Segment Open

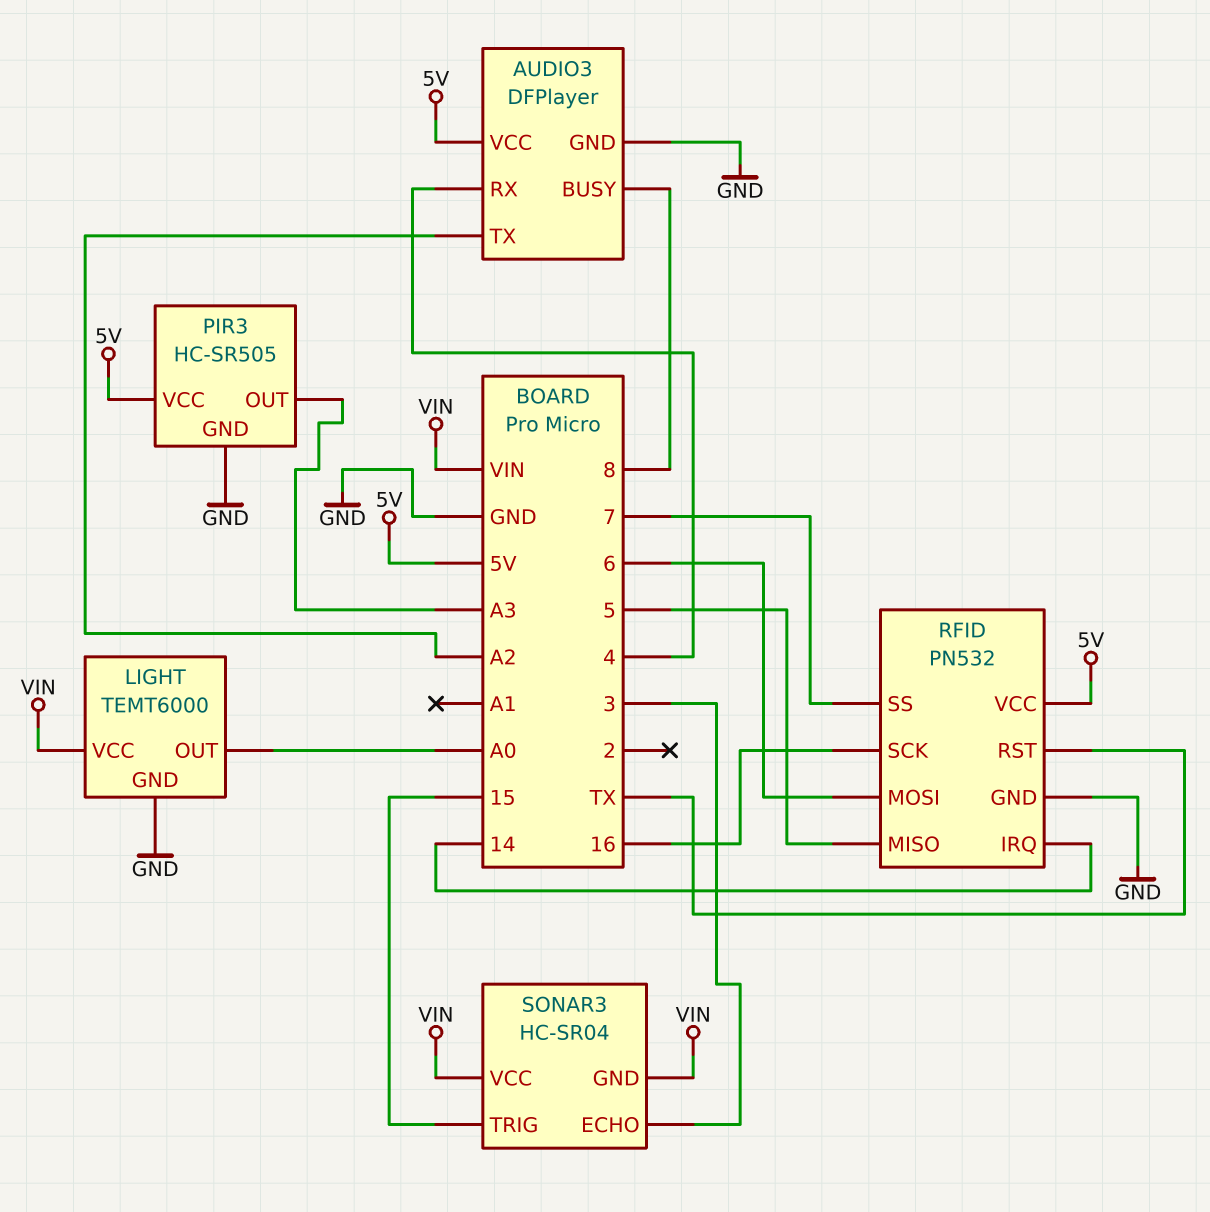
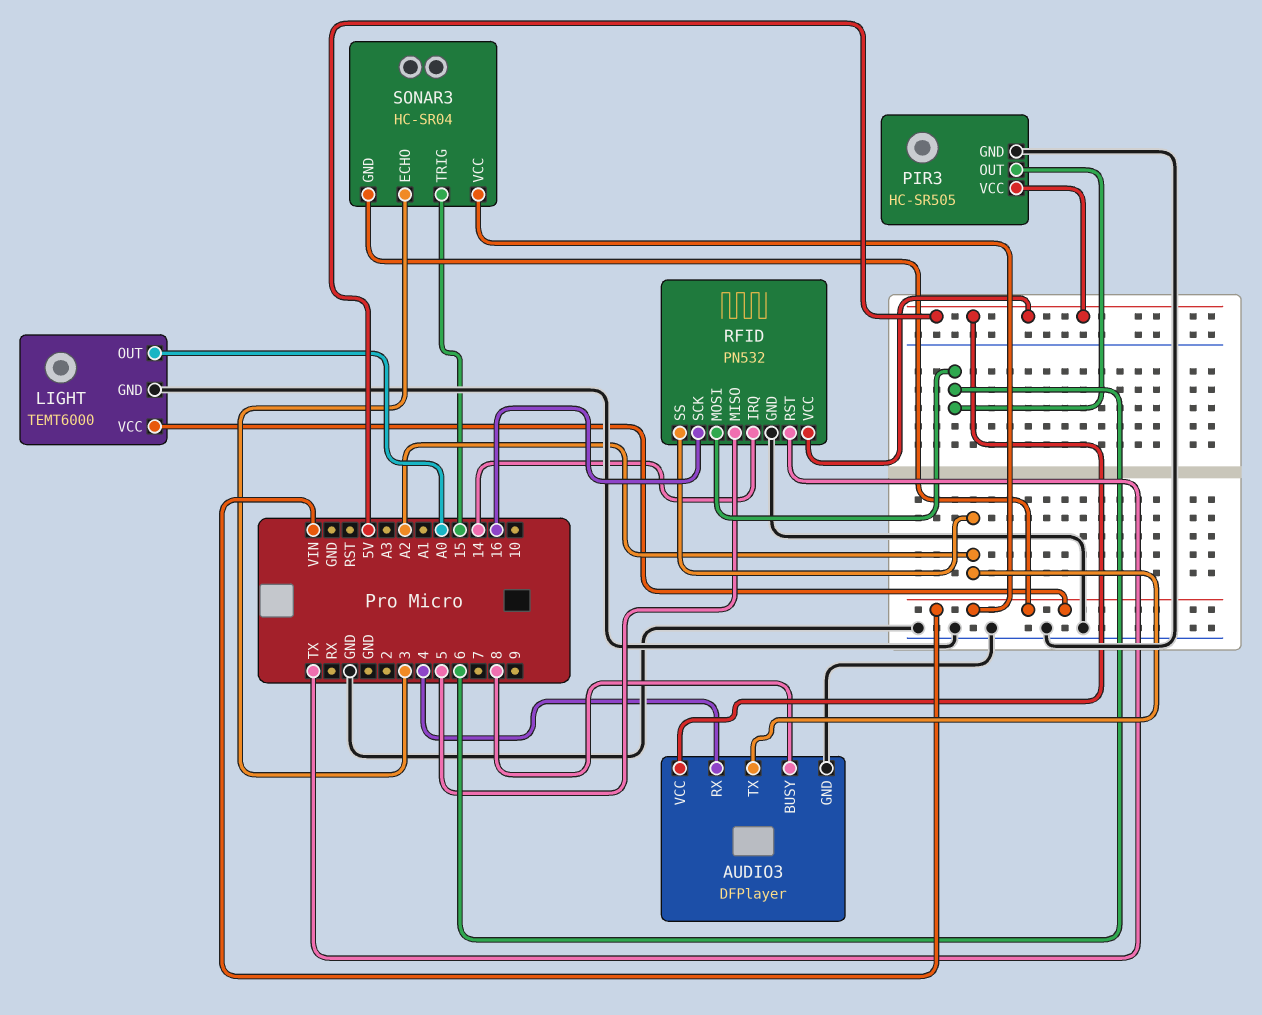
PIR3 pin OUT: A3 -> 6
RFID pin SS: 7 -> A2

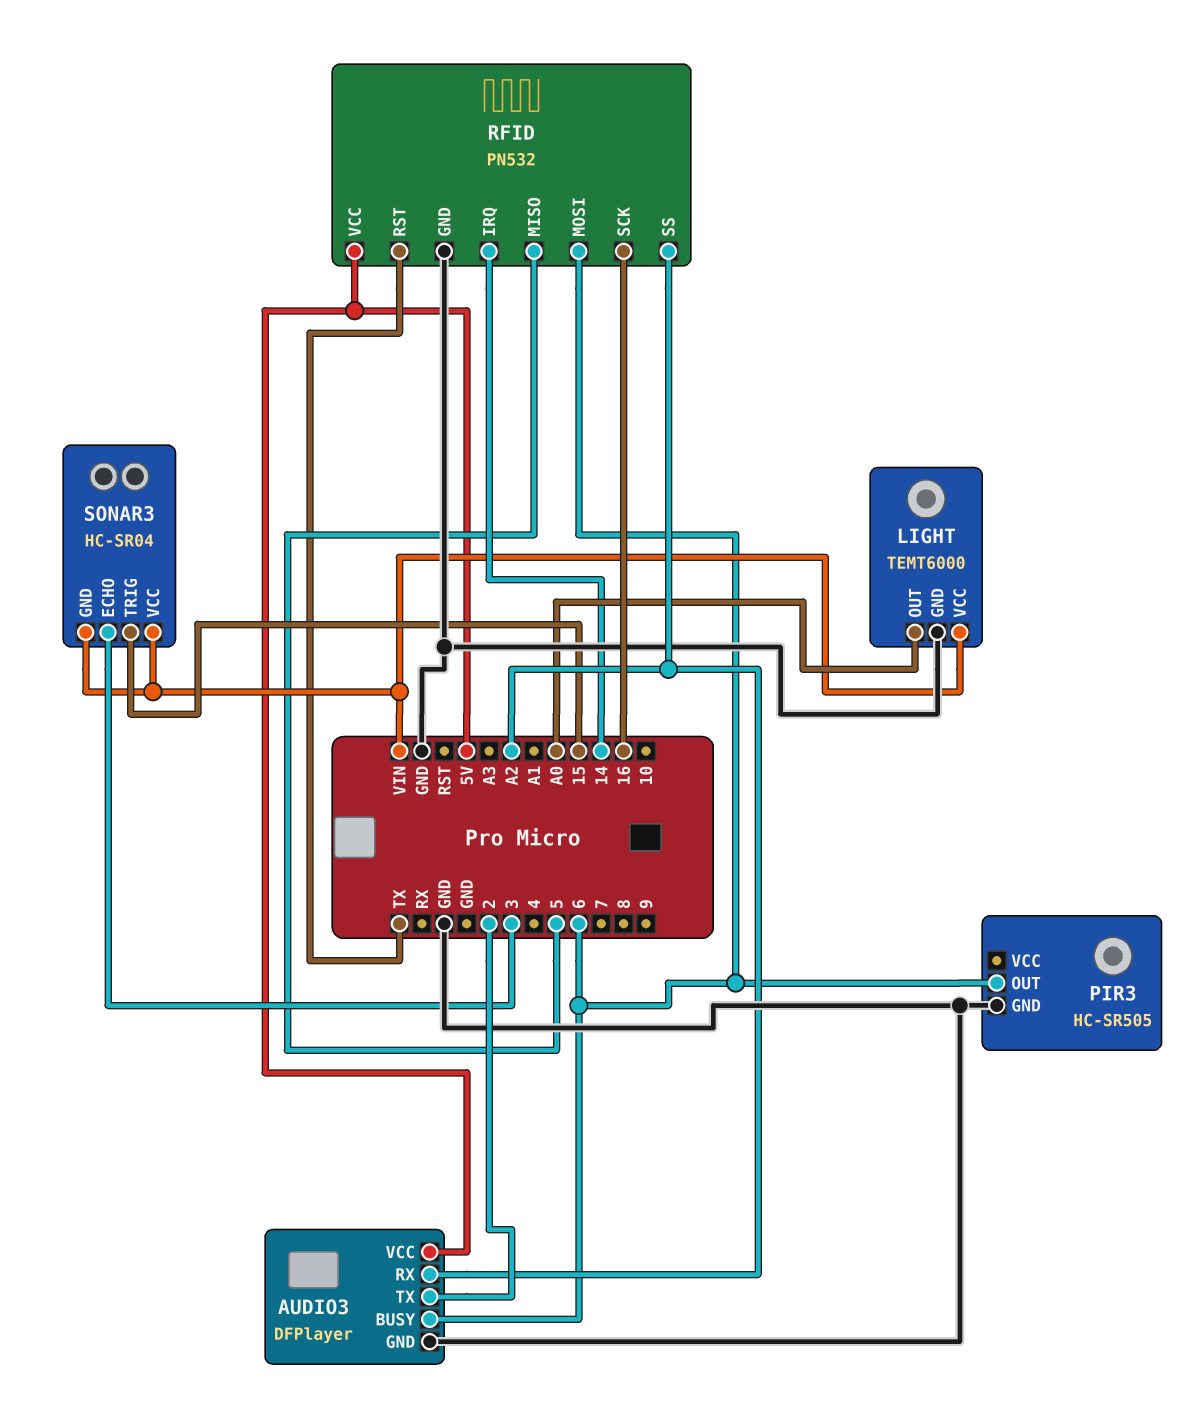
AUDIO3 pin BUSY: 8 -> 6
AUDIO3 pin RX: 4 -> A2
AUDIO3 pin TX: A2 -> 2
PIR3 pin VCC: 5V -> none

Segment Closed

Activity: What you return must match each record exactly and contain no images.

Output:
PIR3 pin OUT: A3 -> 6
RFID pin SS: 7 -> A2

AUDIO3 pin BUSY: 8 -> 6
AUDIO3 pin RX: 4 -> A2
AUDIO3 pin TX: A2 -> 2
PIR3 pin VCC: 5V -> none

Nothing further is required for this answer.